(DATASET Opens)

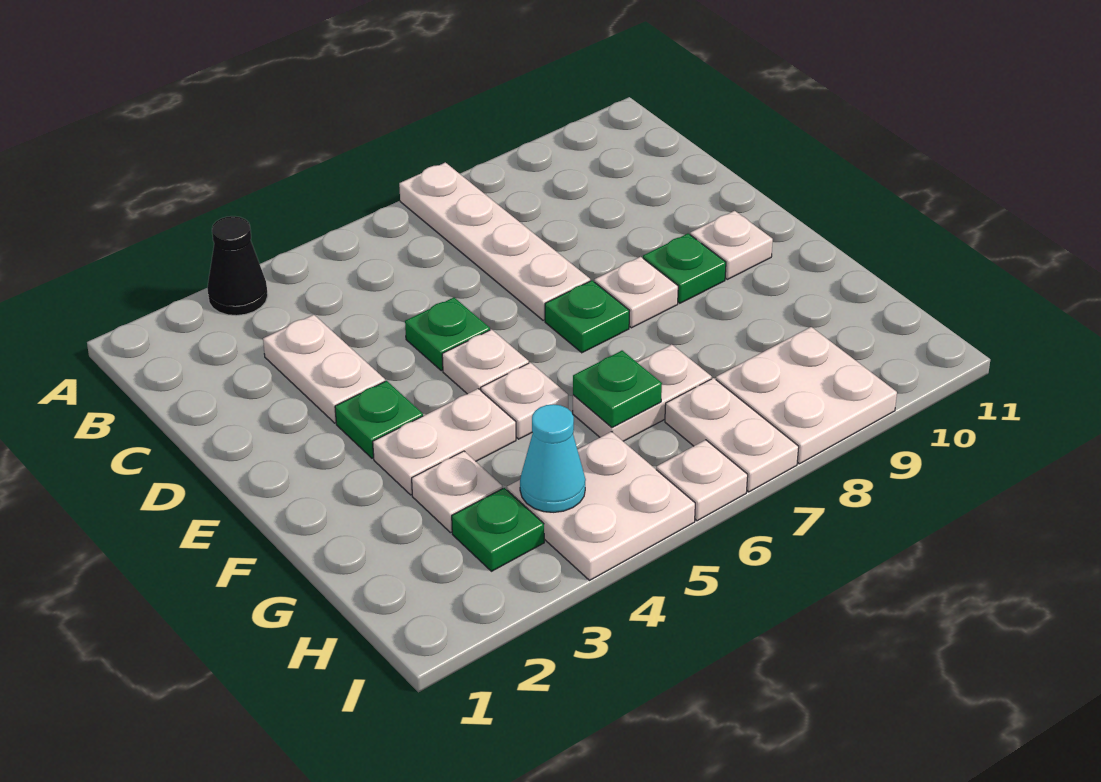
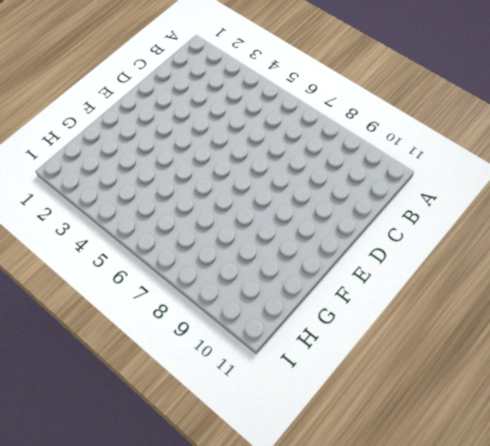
none -> black cone A3 level 1
none -> white plate A7:D7 level 1
none -> white plate C3:D3 level 1

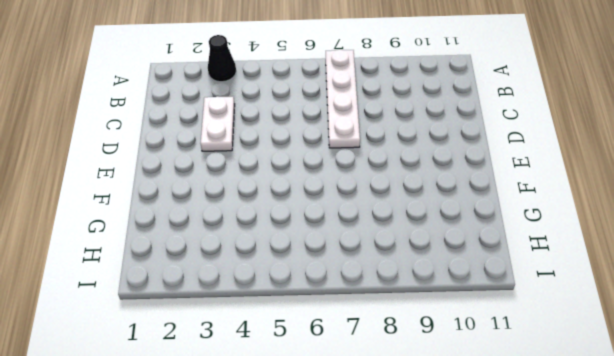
none -> green plate D5 level 1
none -> green plate E3 level 1
none -> white plate E5 level 1

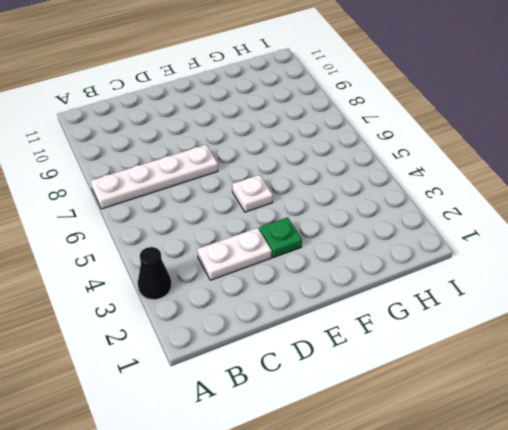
none -> green plate D5 level 1
none -> green plate E7 level 1
none -> white plate E8 level 1

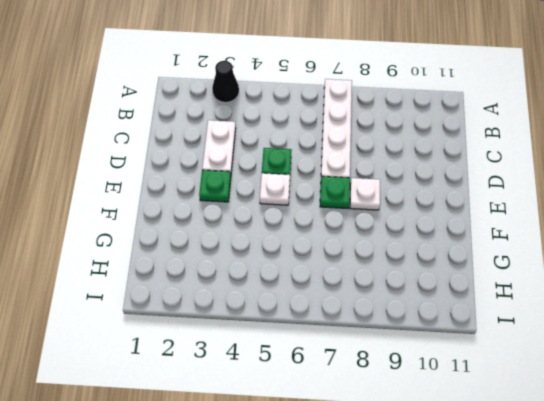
none -> green plate E9 level 1
none -> white plate E10 level 1
none -> white plate F3:F4 level 1

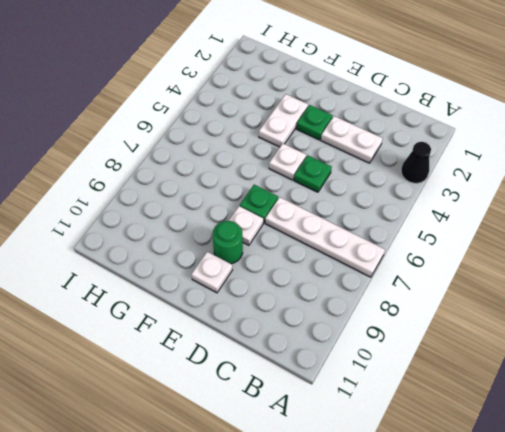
green round brick E9 level 1 -> green plate E9 level 1
none -> white plate F5 level 1
none -> white plate G3 level 1
none -> white plate G6:G7 level 1

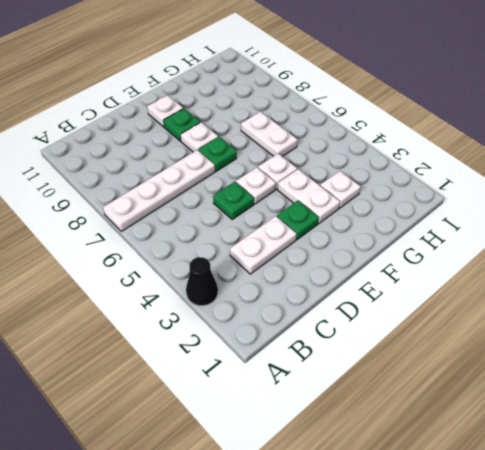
none -> green plate H3 level 1
none -> white plate H4:I5 level 1
none -> white plate H7:I7 level 1

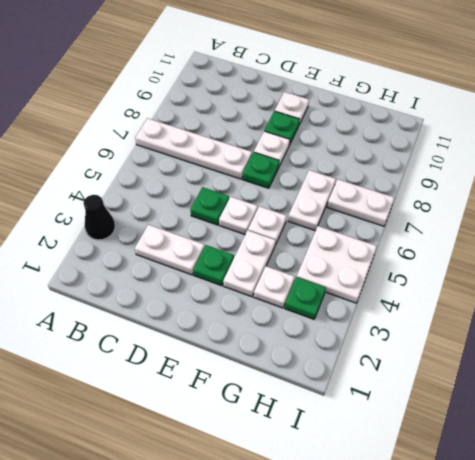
none -> white plate H8:I9 level 1
none -> white plate I6 level 1
none -> green plate G6 level 2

(DATASET Closes)

DIRECTIONS: Please find every line in the records that contains the word "green", and copy it out.

ANSWER SPACE:
none -> green plate D5 level 1
none -> green plate E3 level 1
none -> green plate D5 level 1
none -> green plate E7 level 1
none -> green plate E9 level 1
green round brick E9 level 1 -> green plate E9 level 1
none -> green plate H3 level 1
none -> green plate G6 level 2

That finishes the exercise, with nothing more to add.